What this task involves – Go to the line containing "pink brick M9:M11" and return it and each line after it exactly, through the end of the data below, and nothing more.

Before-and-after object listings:
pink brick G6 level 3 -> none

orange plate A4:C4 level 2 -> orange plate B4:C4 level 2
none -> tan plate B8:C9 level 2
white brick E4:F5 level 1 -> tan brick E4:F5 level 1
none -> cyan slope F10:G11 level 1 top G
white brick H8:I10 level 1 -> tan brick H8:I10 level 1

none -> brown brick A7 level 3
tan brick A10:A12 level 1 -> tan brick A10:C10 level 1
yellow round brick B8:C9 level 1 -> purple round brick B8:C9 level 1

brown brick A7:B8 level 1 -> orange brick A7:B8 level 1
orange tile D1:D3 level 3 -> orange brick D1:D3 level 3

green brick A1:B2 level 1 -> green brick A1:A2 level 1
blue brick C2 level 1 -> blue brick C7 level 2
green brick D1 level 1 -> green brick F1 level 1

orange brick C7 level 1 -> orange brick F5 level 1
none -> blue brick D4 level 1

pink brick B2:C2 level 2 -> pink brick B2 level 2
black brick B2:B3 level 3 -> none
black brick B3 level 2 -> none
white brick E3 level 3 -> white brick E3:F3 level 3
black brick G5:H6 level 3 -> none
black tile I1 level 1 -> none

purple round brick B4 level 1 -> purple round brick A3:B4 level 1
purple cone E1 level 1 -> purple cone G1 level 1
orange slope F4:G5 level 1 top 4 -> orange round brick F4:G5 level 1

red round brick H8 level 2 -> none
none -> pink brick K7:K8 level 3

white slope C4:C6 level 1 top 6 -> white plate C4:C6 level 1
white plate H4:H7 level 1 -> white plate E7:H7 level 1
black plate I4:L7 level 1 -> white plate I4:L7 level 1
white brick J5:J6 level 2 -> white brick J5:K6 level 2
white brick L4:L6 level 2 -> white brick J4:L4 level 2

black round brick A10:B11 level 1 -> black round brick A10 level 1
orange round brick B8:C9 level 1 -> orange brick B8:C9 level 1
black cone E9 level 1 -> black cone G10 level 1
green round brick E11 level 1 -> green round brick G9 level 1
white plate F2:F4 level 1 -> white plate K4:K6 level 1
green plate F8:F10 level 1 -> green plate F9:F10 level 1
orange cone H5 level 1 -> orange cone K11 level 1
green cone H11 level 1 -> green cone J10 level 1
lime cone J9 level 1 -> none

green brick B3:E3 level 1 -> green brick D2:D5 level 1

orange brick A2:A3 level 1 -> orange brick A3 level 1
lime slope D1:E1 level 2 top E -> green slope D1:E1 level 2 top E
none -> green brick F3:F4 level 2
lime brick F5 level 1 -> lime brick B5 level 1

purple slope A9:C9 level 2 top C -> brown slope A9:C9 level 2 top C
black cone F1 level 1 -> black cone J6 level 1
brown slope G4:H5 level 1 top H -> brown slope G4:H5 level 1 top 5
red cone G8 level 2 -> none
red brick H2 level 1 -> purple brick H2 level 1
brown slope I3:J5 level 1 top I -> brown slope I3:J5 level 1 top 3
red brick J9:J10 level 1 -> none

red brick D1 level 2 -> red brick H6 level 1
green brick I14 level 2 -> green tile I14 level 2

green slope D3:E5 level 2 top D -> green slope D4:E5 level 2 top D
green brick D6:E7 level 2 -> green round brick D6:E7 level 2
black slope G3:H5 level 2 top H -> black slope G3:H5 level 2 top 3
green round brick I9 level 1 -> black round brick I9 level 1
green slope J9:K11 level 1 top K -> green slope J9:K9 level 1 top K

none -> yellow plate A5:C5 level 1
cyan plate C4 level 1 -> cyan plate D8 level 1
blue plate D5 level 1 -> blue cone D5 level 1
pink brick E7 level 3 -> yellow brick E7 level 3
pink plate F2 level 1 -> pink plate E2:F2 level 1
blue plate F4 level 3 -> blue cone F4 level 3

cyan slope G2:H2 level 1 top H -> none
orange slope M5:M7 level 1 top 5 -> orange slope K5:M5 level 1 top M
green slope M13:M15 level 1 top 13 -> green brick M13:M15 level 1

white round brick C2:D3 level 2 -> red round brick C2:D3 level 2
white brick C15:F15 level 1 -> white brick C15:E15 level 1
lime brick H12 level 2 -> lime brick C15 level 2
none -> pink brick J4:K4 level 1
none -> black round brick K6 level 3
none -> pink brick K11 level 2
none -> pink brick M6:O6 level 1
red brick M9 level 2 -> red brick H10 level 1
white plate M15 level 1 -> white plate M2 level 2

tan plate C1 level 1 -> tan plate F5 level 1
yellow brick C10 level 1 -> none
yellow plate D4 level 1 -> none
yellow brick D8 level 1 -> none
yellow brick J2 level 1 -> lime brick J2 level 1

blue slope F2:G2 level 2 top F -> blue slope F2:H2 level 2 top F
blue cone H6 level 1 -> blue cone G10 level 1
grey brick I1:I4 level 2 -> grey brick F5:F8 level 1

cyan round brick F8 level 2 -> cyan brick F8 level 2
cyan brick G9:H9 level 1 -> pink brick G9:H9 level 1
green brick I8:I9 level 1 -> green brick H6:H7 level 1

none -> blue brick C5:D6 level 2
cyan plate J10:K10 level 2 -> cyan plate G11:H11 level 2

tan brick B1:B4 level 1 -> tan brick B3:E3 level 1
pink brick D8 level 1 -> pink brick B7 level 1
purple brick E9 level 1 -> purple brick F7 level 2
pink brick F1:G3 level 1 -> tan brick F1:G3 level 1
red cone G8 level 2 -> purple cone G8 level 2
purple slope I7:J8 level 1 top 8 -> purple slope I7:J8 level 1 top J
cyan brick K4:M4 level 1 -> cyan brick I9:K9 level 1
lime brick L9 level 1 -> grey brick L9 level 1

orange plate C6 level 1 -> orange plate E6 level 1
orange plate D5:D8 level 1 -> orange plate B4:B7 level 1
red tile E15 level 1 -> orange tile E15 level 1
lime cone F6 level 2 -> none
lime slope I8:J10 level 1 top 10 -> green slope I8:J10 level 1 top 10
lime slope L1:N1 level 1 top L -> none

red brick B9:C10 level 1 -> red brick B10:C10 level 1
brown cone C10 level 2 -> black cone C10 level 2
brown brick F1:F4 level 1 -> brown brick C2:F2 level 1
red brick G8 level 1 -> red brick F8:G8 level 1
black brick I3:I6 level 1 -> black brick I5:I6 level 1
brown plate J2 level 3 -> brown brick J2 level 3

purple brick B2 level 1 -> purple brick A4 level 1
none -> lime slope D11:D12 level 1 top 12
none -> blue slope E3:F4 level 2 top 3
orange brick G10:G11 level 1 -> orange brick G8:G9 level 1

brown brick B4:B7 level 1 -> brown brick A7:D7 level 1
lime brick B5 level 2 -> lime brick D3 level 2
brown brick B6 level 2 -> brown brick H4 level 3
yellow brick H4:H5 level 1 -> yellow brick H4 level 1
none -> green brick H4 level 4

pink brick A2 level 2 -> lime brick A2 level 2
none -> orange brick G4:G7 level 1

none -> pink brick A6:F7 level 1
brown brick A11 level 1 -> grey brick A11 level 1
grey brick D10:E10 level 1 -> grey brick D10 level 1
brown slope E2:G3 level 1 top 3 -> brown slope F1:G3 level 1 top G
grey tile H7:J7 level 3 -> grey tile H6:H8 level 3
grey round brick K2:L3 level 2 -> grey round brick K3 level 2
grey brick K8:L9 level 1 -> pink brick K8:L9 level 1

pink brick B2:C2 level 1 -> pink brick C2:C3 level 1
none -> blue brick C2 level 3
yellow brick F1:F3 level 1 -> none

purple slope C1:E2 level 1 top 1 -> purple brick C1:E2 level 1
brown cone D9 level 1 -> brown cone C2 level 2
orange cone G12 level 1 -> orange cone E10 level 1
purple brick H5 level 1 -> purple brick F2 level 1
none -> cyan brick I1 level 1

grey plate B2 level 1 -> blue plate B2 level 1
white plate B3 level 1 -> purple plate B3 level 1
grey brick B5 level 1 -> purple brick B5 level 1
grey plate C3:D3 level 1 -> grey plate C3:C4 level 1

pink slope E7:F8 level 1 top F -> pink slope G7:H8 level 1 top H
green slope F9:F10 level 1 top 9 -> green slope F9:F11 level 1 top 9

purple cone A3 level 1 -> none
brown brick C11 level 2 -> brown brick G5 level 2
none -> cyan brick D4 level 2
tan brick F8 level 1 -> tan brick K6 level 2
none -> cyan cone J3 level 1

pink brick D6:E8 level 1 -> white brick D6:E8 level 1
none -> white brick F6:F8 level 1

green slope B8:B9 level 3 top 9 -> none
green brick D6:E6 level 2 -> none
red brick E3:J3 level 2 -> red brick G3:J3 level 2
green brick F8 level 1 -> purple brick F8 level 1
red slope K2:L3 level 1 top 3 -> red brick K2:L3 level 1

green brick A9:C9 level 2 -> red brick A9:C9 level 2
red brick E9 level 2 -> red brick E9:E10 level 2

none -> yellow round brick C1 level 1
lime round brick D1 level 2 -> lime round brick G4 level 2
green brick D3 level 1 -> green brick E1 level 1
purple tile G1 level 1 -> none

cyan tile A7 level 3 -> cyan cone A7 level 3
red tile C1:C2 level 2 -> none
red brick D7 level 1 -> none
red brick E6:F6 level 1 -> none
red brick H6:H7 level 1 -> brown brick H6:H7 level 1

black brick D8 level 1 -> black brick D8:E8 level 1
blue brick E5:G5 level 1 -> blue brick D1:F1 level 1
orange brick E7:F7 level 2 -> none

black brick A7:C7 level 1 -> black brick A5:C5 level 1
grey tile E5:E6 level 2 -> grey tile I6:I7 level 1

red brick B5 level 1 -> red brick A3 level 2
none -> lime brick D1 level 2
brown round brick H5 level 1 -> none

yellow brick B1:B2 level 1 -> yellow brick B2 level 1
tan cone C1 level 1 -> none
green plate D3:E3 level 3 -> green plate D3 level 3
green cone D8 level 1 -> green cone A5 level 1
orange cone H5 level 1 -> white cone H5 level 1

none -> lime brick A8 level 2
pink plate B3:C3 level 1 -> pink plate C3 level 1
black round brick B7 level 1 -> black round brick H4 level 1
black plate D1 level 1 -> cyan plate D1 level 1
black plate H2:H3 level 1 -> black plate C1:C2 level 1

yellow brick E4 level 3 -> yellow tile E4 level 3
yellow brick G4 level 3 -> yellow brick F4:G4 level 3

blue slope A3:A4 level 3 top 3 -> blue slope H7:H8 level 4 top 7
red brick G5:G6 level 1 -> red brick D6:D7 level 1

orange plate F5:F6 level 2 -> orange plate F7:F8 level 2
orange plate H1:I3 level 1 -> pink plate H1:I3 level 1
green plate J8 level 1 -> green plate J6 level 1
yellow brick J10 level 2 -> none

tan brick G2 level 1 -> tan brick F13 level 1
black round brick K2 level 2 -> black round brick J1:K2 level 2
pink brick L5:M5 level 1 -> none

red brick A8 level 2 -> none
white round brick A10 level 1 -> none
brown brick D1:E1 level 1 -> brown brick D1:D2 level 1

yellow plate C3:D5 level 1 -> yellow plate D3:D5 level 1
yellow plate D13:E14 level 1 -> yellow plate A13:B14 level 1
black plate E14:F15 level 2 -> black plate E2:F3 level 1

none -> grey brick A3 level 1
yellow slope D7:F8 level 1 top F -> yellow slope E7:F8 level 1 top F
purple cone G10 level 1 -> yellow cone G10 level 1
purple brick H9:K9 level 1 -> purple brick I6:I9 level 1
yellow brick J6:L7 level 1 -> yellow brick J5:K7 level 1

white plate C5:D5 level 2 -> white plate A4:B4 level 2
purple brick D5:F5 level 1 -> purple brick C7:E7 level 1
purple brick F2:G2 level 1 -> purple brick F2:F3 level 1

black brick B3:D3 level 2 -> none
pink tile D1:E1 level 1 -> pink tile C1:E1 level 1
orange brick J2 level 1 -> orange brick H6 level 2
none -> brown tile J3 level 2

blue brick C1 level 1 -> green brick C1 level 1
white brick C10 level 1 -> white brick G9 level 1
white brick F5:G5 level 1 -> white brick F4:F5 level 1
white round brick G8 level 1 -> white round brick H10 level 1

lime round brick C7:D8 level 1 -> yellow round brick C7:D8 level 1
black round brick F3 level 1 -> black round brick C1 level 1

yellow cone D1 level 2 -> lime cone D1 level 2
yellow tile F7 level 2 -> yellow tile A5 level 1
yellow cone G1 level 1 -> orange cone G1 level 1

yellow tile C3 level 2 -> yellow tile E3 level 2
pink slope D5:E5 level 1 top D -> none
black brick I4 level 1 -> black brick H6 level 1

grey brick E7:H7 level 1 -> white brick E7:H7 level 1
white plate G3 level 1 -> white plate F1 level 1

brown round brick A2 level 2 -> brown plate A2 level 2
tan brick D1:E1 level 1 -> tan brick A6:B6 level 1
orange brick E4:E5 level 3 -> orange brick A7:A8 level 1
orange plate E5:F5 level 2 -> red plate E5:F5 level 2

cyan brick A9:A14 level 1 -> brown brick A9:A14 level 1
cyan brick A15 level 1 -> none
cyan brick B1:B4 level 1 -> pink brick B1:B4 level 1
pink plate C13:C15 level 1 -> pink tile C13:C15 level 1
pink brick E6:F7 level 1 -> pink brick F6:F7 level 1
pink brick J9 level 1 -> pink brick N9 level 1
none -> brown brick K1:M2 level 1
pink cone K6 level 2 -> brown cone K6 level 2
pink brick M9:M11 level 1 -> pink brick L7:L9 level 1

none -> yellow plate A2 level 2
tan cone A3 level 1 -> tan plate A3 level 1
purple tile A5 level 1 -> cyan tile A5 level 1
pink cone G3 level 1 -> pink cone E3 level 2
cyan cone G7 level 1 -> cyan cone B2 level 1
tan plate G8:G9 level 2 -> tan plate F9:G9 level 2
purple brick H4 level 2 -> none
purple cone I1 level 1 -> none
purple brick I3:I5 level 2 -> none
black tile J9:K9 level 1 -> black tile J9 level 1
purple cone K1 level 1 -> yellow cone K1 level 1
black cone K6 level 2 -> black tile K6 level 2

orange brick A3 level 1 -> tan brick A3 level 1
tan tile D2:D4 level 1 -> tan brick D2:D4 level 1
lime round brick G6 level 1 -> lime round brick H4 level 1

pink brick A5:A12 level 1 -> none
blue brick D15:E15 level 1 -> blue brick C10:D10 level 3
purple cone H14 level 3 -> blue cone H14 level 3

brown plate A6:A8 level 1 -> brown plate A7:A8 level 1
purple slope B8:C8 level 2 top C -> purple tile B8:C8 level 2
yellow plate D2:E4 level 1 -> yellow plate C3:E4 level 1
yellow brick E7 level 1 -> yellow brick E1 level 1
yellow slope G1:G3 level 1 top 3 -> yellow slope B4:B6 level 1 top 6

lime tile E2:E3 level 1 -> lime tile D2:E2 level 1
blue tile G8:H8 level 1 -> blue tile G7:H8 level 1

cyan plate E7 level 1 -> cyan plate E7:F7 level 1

Response for this exercise –
pink brick M9:M11 level 1 -> pink brick L7:L9 level 1

none -> yellow plate A2 level 2
tan cone A3 level 1 -> tan plate A3 level 1
purple tile A5 level 1 -> cyan tile A5 level 1
pink cone G3 level 1 -> pink cone E3 level 2
cyan cone G7 level 1 -> cyan cone B2 level 1
tan plate G8:G9 level 2 -> tan plate F9:G9 level 2
purple brick H4 level 2 -> none
purple cone I1 level 1 -> none
purple brick I3:I5 level 2 -> none
black tile J9:K9 level 1 -> black tile J9 level 1
purple cone K1 level 1 -> yellow cone K1 level 1
black cone K6 level 2 -> black tile K6 level 2

orange brick A3 level 1 -> tan brick A3 level 1
tan tile D2:D4 level 1 -> tan brick D2:D4 level 1
lime round brick G6 level 1 -> lime round brick H4 level 1

pink brick A5:A12 level 1 -> none
blue brick D15:E15 level 1 -> blue brick C10:D10 level 3
purple cone H14 level 3 -> blue cone H14 level 3

brown plate A6:A8 level 1 -> brown plate A7:A8 level 1
purple slope B8:C8 level 2 top C -> purple tile B8:C8 level 2
yellow plate D2:E4 level 1 -> yellow plate C3:E4 level 1
yellow brick E7 level 1 -> yellow brick E1 level 1
yellow slope G1:G3 level 1 top 3 -> yellow slope B4:B6 level 1 top 6

lime tile E2:E3 level 1 -> lime tile D2:E2 level 1
blue tile G8:H8 level 1 -> blue tile G7:H8 level 1

cyan plate E7 level 1 -> cyan plate E7:F7 level 1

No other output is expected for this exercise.